Restate the records that follow word for word; no pictures should appear.

++++ Source material

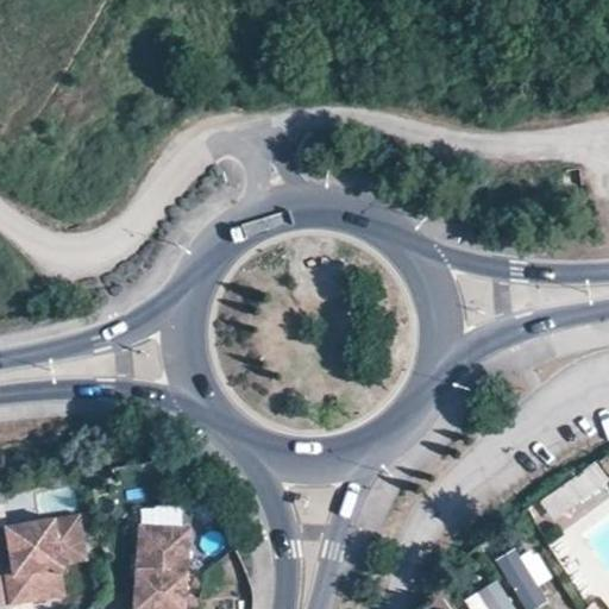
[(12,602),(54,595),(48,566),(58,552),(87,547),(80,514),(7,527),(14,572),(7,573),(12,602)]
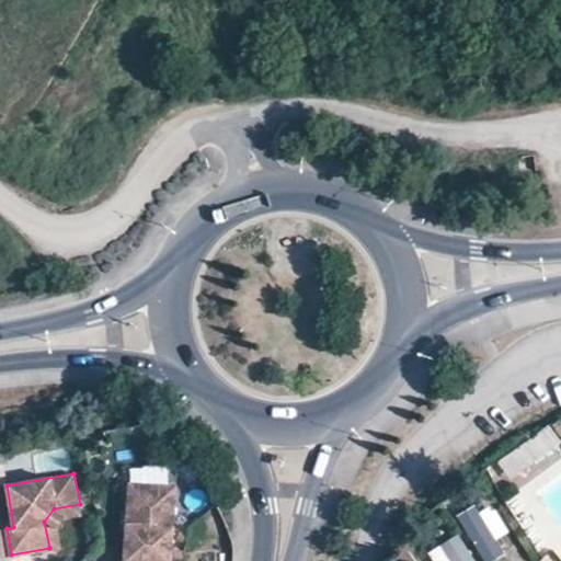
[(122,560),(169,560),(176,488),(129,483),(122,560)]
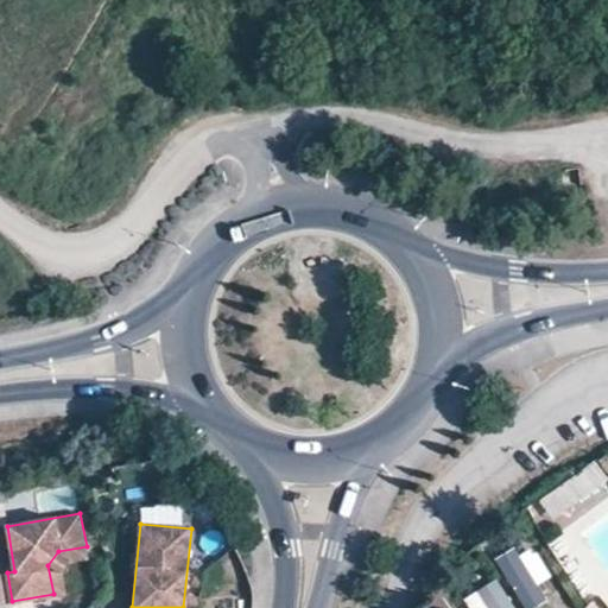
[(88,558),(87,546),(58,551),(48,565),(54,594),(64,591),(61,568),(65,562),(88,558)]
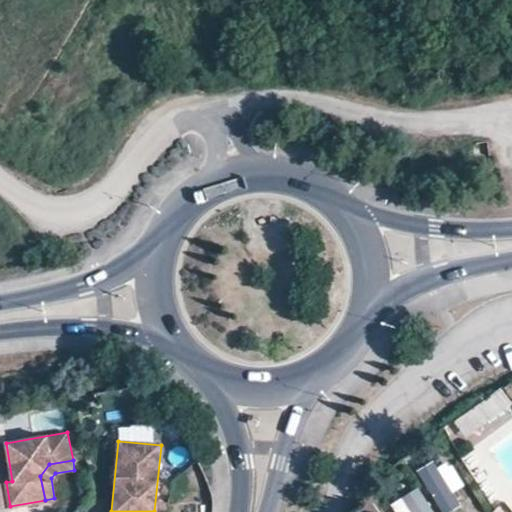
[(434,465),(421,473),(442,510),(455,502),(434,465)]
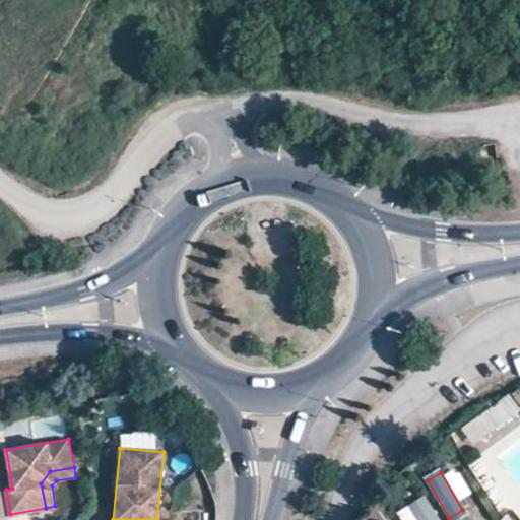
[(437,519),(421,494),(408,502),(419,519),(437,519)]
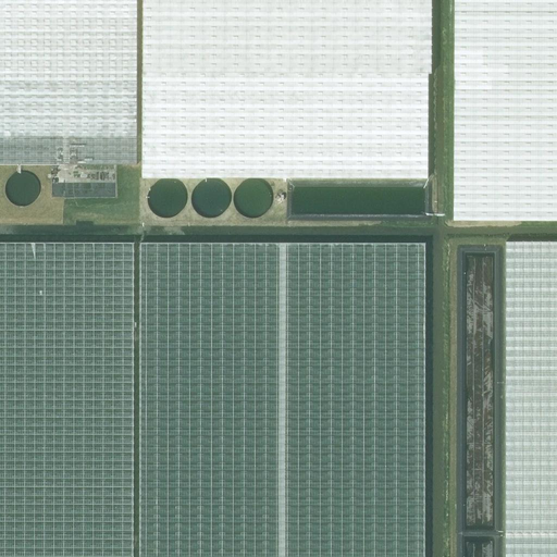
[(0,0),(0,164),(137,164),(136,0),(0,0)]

++++++++

_Expected answer_:
[(12,602),(54,595),(48,566),(58,552),(87,547),(80,514),(7,527),(14,572),(7,573),(12,602)]
[(122,560),(169,560),(176,488),(129,483),(122,560)]
[(88,558),(87,546),(58,551),(48,565),(54,594),(64,591),(61,568),(65,562),(88,558)]
[(434,465),(421,473),(442,510),(455,502),(434,465)]
[(437,519),(421,494),(408,502),(419,519),(437,519)]
[(0,0),(0,164),(137,164),(136,0),(0,0)]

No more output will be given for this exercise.